**EXERCISE INSTRUCTIONS**: Would you please return the lines of the material that contain the word "minus"?
——
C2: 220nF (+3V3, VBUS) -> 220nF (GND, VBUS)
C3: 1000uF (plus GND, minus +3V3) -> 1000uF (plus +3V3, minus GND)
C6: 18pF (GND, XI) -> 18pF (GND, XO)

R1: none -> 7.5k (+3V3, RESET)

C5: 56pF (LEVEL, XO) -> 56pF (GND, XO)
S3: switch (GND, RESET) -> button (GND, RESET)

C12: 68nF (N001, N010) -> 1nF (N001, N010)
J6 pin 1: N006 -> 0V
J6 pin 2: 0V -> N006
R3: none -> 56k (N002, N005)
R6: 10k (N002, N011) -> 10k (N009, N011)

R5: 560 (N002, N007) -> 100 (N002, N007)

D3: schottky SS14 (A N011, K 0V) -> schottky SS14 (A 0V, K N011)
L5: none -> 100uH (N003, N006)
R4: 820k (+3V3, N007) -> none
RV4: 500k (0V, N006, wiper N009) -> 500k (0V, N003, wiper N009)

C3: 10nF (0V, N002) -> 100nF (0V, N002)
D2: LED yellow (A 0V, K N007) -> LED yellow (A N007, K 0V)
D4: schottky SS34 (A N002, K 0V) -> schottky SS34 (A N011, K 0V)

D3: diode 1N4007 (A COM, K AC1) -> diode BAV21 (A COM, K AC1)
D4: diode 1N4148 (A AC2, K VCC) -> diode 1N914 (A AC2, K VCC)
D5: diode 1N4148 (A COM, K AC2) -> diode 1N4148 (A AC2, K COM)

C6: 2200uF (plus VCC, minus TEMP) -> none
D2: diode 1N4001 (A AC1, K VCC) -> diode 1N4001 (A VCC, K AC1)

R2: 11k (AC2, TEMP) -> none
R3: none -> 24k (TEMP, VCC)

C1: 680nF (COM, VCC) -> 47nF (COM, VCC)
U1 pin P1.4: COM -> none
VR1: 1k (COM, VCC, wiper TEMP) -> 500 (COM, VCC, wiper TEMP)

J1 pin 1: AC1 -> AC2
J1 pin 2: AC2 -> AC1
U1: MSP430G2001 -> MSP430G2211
——
**WRITTEN SOLUTION**:
C3: 1000uF (plus GND, minus +3V3) -> 1000uF (plus +3V3, minus GND)
C6: 2200uF (plus VCC, minus TEMP) -> none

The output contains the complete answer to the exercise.